PROBLEM STATEMENT:
In the listing below, find the line containing "white brick D9:D10" and the line containing "grey brick H7 level". Repeat exactly those two lines and every line between them, nothing more.

MATERIAL PROVIDED:
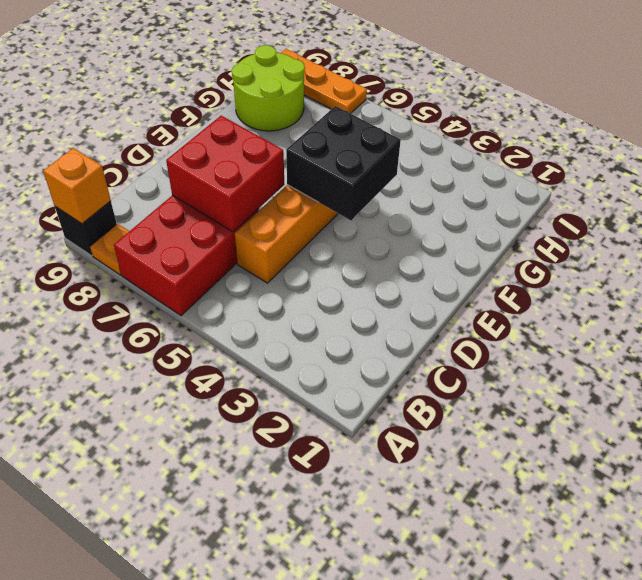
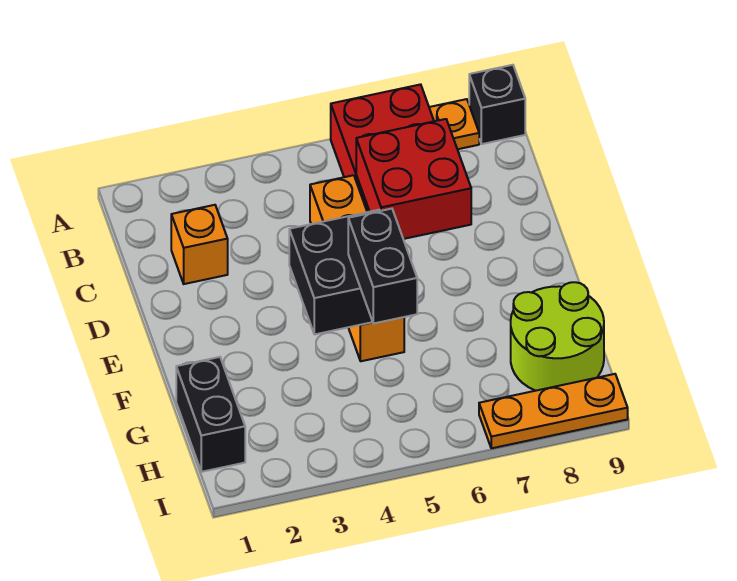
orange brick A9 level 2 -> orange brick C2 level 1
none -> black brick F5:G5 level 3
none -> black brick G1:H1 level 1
--
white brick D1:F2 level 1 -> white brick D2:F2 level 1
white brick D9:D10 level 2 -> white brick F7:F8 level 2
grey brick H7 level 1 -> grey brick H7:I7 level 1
==
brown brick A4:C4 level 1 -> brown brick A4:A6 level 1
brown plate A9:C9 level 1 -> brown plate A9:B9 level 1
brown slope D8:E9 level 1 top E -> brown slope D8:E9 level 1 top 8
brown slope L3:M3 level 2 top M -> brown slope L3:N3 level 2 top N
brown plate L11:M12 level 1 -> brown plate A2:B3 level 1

TASK RESULT:
white brick D9:D10 level 2 -> white brick F7:F8 level 2
grey brick H7 level 1 -> grey brick H7:I7 level 1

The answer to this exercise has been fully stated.